::: EXERCISE DATA :::

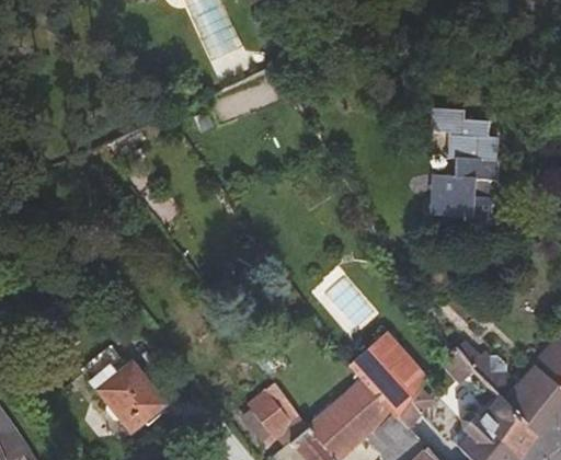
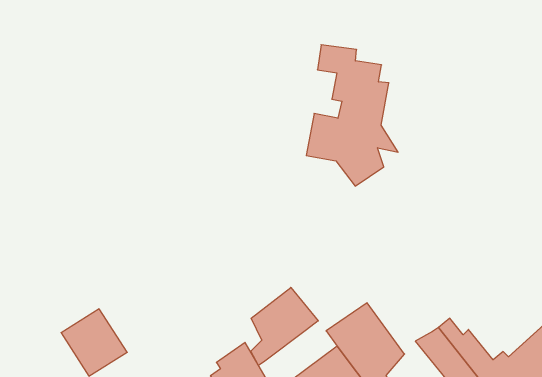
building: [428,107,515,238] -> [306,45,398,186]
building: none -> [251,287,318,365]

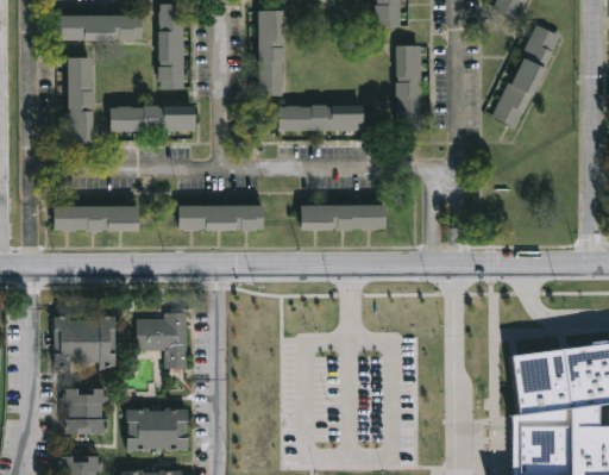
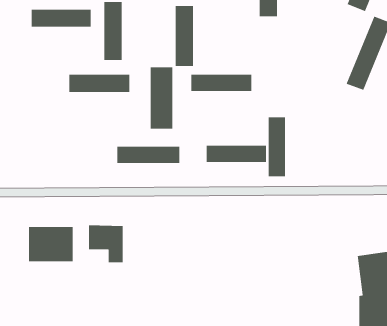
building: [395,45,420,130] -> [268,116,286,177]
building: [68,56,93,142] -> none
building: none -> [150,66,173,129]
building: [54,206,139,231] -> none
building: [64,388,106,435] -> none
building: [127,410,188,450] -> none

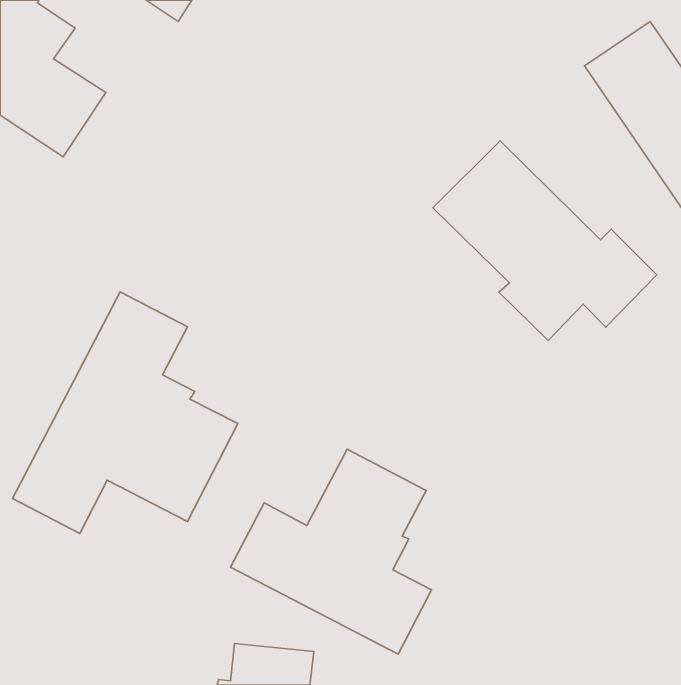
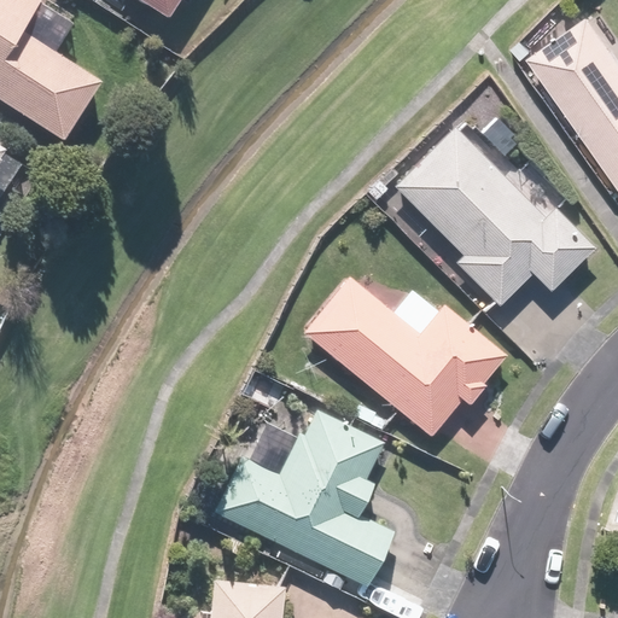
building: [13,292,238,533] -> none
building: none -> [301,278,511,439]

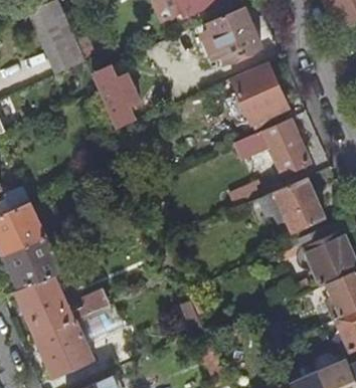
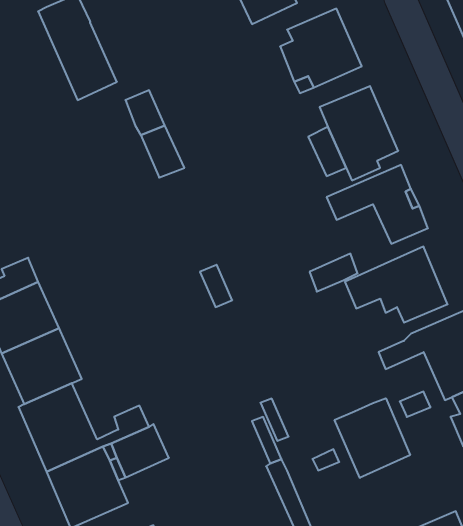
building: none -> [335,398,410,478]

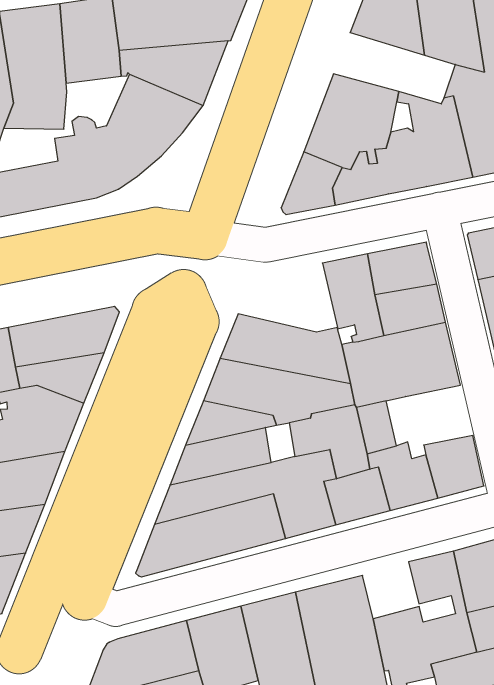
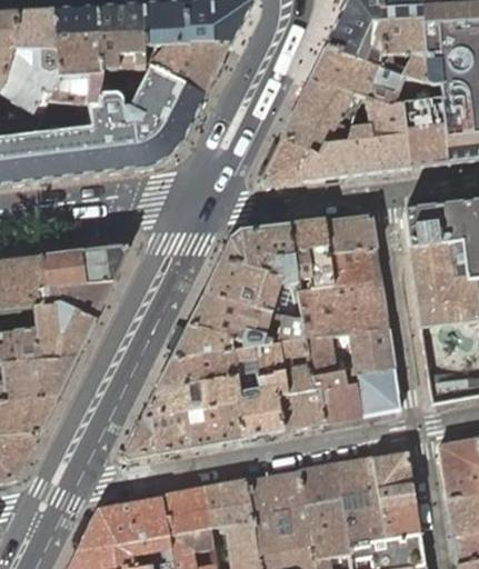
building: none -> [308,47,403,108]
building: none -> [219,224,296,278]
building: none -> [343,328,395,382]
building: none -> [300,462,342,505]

:::

[REQUIRED WORK] Set down again, exactly, the lines from the one with "building: [54,206,139,231] -> none" to the last line of the data, both included and pictures excluded.

[EXPECTED ANSWER]
building: [54,206,139,231] -> none
building: [64,388,106,435] -> none
building: [127,410,188,450] -> none

building: [13,292,238,533] -> none
building: none -> [301,278,511,439]

building: none -> [335,398,410,478]

building: none -> [308,47,403,108]
building: none -> [219,224,296,278]
building: none -> [343,328,395,382]
building: none -> [300,462,342,505]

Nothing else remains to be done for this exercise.